Records to use ->
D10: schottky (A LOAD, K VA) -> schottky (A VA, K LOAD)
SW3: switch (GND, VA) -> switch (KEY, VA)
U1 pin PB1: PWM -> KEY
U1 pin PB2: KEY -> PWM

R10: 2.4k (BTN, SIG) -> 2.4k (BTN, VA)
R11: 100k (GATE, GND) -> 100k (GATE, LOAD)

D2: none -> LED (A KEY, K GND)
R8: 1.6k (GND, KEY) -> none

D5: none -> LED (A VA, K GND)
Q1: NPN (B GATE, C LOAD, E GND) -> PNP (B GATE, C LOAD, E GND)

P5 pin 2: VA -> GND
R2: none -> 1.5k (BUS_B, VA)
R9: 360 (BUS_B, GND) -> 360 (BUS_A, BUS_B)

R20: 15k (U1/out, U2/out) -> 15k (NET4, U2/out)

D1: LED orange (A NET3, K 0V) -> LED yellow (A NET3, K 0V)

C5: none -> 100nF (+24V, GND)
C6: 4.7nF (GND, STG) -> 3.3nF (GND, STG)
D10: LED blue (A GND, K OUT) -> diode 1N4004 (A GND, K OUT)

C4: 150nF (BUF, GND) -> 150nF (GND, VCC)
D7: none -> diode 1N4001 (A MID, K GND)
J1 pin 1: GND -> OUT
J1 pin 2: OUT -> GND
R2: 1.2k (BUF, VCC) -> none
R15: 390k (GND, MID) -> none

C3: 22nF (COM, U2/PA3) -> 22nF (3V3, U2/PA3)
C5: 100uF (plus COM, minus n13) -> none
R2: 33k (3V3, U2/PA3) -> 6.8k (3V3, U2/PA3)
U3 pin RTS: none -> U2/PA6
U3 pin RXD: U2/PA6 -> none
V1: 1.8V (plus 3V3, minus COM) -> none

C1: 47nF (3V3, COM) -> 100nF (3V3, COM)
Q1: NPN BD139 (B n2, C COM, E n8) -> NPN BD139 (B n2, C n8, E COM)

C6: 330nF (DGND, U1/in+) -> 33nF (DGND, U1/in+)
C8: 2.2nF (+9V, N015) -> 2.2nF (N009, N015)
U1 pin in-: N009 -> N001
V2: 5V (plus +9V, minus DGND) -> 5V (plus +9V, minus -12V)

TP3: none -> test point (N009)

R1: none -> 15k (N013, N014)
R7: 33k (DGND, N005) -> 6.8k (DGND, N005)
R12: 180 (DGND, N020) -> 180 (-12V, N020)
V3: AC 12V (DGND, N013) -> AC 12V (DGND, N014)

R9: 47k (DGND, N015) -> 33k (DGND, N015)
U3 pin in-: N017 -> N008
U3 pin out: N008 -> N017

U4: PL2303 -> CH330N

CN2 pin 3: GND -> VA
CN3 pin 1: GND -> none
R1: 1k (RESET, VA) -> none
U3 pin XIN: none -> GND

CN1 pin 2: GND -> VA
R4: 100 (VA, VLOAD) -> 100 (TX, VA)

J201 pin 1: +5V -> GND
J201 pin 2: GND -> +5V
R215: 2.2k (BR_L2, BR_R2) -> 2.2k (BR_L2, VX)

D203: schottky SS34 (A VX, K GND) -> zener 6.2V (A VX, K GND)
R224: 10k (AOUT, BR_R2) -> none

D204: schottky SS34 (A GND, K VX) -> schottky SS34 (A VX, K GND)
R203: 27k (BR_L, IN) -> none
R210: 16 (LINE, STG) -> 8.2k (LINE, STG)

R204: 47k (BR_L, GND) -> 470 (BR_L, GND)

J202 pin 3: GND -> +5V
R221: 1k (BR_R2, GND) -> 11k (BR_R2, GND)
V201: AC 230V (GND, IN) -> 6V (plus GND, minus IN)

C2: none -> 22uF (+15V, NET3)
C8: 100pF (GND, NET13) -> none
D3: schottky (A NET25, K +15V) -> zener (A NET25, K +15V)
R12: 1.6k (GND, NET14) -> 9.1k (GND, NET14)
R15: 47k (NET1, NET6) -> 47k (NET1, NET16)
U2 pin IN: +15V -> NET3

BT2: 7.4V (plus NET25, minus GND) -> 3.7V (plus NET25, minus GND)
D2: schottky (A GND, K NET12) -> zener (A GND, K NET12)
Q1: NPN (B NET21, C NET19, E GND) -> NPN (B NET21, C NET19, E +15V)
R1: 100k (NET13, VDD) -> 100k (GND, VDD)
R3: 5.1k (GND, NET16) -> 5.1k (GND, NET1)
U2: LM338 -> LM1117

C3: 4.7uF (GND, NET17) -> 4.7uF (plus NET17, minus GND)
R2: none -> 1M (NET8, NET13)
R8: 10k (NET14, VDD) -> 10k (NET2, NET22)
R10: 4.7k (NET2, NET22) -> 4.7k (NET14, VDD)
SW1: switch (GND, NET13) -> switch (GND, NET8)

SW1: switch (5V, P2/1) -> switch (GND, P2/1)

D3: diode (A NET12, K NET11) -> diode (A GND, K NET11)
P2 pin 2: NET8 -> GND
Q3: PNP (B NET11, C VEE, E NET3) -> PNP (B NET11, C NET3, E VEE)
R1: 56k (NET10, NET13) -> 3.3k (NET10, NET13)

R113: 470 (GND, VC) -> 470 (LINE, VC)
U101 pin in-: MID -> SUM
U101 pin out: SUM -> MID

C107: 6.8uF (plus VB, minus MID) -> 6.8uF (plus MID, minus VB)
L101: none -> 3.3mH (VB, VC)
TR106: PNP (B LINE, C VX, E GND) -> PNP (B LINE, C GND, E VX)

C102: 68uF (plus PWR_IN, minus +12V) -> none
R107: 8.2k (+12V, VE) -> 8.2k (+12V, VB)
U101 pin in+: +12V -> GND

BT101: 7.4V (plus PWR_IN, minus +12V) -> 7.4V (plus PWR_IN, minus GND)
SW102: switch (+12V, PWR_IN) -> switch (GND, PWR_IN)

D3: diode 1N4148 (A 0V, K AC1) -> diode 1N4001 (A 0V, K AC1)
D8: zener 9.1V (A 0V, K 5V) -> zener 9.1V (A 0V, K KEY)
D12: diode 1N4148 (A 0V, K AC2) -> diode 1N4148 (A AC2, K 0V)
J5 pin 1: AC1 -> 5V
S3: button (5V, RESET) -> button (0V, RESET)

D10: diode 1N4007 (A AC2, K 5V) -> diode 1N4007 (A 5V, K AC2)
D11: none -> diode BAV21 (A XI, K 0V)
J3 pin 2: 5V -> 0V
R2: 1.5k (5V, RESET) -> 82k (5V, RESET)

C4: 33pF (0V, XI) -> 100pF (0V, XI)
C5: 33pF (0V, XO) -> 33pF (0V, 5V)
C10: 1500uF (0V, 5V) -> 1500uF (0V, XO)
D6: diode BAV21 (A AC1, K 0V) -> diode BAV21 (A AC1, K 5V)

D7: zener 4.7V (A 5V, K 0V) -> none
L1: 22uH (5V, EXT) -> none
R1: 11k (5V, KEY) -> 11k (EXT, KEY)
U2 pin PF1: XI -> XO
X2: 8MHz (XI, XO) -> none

Problem details -> Using the listing above, print every entry exactly.

Your response ->
D10: schottky (A LOAD, K VA) -> schottky (A VA, K LOAD)
SW3: switch (GND, VA) -> switch (KEY, VA)
U1 pin PB1: PWM -> KEY
U1 pin PB2: KEY -> PWM

R10: 2.4k (BTN, SIG) -> 2.4k (BTN, VA)
R11: 100k (GATE, GND) -> 100k (GATE, LOAD)

D2: none -> LED (A KEY, K GND)
R8: 1.6k (GND, KEY) -> none

D5: none -> LED (A VA, K GND)
Q1: NPN (B GATE, C LOAD, E GND) -> PNP (B GATE, C LOAD, E GND)

P5 pin 2: VA -> GND
R2: none -> 1.5k (BUS_B, VA)
R9: 360 (BUS_B, GND) -> 360 (BUS_A, BUS_B)

R20: 15k (U1/out, U2/out) -> 15k (NET4, U2/out)

D1: LED orange (A NET3, K 0V) -> LED yellow (A NET3, K 0V)

C5: none -> 100nF (+24V, GND)
C6: 4.7nF (GND, STG) -> 3.3nF (GND, STG)
D10: LED blue (A GND, K OUT) -> diode 1N4004 (A GND, K OUT)

C4: 150nF (BUF, GND) -> 150nF (GND, VCC)
D7: none -> diode 1N4001 (A MID, K GND)
J1 pin 1: GND -> OUT
J1 pin 2: OUT -> GND
R2: 1.2k (BUF, VCC) -> none
R15: 390k (GND, MID) -> none

C3: 22nF (COM, U2/PA3) -> 22nF (3V3, U2/PA3)
C5: 100uF (plus COM, minus n13) -> none
R2: 33k (3V3, U2/PA3) -> 6.8k (3V3, U2/PA3)
U3 pin RTS: none -> U2/PA6
U3 pin RXD: U2/PA6 -> none
V1: 1.8V (plus 3V3, minus COM) -> none

C1: 47nF (3V3, COM) -> 100nF (3V3, COM)
Q1: NPN BD139 (B n2, C COM, E n8) -> NPN BD139 (B n2, C n8, E COM)

C6: 330nF (DGND, U1/in+) -> 33nF (DGND, U1/in+)
C8: 2.2nF (+9V, N015) -> 2.2nF (N009, N015)
U1 pin in-: N009 -> N001
V2: 5V (plus +9V, minus DGND) -> 5V (plus +9V, minus -12V)

TP3: none -> test point (N009)

R1: none -> 15k (N013, N014)
R7: 33k (DGND, N005) -> 6.8k (DGND, N005)
R12: 180 (DGND, N020) -> 180 (-12V, N020)
V3: AC 12V (DGND, N013) -> AC 12V (DGND, N014)

R9: 47k (DGND, N015) -> 33k (DGND, N015)
U3 pin in-: N017 -> N008
U3 pin out: N008 -> N017

U4: PL2303 -> CH330N

CN2 pin 3: GND -> VA
CN3 pin 1: GND -> none
R1: 1k (RESET, VA) -> none
U3 pin XIN: none -> GND

CN1 pin 2: GND -> VA
R4: 100 (VA, VLOAD) -> 100 (TX, VA)

J201 pin 1: +5V -> GND
J201 pin 2: GND -> +5V
R215: 2.2k (BR_L2, BR_R2) -> 2.2k (BR_L2, VX)

D203: schottky SS34 (A VX, K GND) -> zener 6.2V (A VX, K GND)
R224: 10k (AOUT, BR_R2) -> none

D204: schottky SS34 (A GND, K VX) -> schottky SS34 (A VX, K GND)
R203: 27k (BR_L, IN) -> none
R210: 16 (LINE, STG) -> 8.2k (LINE, STG)

R204: 47k (BR_L, GND) -> 470 (BR_L, GND)

J202 pin 3: GND -> +5V
R221: 1k (BR_R2, GND) -> 11k (BR_R2, GND)
V201: AC 230V (GND, IN) -> 6V (plus GND, minus IN)

C2: none -> 22uF (+15V, NET3)
C8: 100pF (GND, NET13) -> none
D3: schottky (A NET25, K +15V) -> zener (A NET25, K +15V)
R12: 1.6k (GND, NET14) -> 9.1k (GND, NET14)
R15: 47k (NET1, NET6) -> 47k (NET1, NET16)
U2 pin IN: +15V -> NET3

BT2: 7.4V (plus NET25, minus GND) -> 3.7V (plus NET25, minus GND)
D2: schottky (A GND, K NET12) -> zener (A GND, K NET12)
Q1: NPN (B NET21, C NET19, E GND) -> NPN (B NET21, C NET19, E +15V)
R1: 100k (NET13, VDD) -> 100k (GND, VDD)
R3: 5.1k (GND, NET16) -> 5.1k (GND, NET1)
U2: LM338 -> LM1117

C3: 4.7uF (GND, NET17) -> 4.7uF (plus NET17, minus GND)
R2: none -> 1M (NET8, NET13)
R8: 10k (NET14, VDD) -> 10k (NET2, NET22)
R10: 4.7k (NET2, NET22) -> 4.7k (NET14, VDD)
SW1: switch (GND, NET13) -> switch (GND, NET8)

SW1: switch (5V, P2/1) -> switch (GND, P2/1)

D3: diode (A NET12, K NET11) -> diode (A GND, K NET11)
P2 pin 2: NET8 -> GND
Q3: PNP (B NET11, C VEE, E NET3) -> PNP (B NET11, C NET3, E VEE)
R1: 56k (NET10, NET13) -> 3.3k (NET10, NET13)

R113: 470 (GND, VC) -> 470 (LINE, VC)
U101 pin in-: MID -> SUM
U101 pin out: SUM -> MID

C107: 6.8uF (plus VB, minus MID) -> 6.8uF (plus MID, minus VB)
L101: none -> 3.3mH (VB, VC)
TR106: PNP (B LINE, C VX, E GND) -> PNP (B LINE, C GND, E VX)

C102: 68uF (plus PWR_IN, minus +12V) -> none
R107: 8.2k (+12V, VE) -> 8.2k (+12V, VB)
U101 pin in+: +12V -> GND

BT101: 7.4V (plus PWR_IN, minus +12V) -> 7.4V (plus PWR_IN, minus GND)
SW102: switch (+12V, PWR_IN) -> switch (GND, PWR_IN)

D3: diode 1N4148 (A 0V, K AC1) -> diode 1N4001 (A 0V, K AC1)
D8: zener 9.1V (A 0V, K 5V) -> zener 9.1V (A 0V, K KEY)
D12: diode 1N4148 (A 0V, K AC2) -> diode 1N4148 (A AC2, K 0V)
J5 pin 1: AC1 -> 5V
S3: button (5V, RESET) -> button (0V, RESET)

D10: diode 1N4007 (A AC2, K 5V) -> diode 1N4007 (A 5V, K AC2)
D11: none -> diode BAV21 (A XI, K 0V)
J3 pin 2: 5V -> 0V
R2: 1.5k (5V, RESET) -> 82k (5V, RESET)

C4: 33pF (0V, XI) -> 100pF (0V, XI)
C5: 33pF (0V, XO) -> 33pF (0V, 5V)
C10: 1500uF (0V, 5V) -> 1500uF (0V, XO)
D6: diode BAV21 (A AC1, K 0V) -> diode BAV21 (A AC1, K 5V)

D7: zener 4.7V (A 5V, K 0V) -> none
L1: 22uH (5V, EXT) -> none
R1: 11k (5V, KEY) -> 11k (EXT, KEY)
U2 pin PF1: XI -> XO
X2: 8MHz (XI, XO) -> none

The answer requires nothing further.